<<<<

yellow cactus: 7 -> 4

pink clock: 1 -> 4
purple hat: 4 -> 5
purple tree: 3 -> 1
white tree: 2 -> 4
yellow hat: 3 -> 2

>>>>

## WHAT YOU WILL DO
All of the entries are to be transcribed exactly.

## RESULT OF THIS TASK
yellow cactus: 7 -> 4

pink clock: 1 -> 4
purple hat: 4 -> 5
purple tree: 3 -> 1
white tree: 2 -> 4
yellow hat: 3 -> 2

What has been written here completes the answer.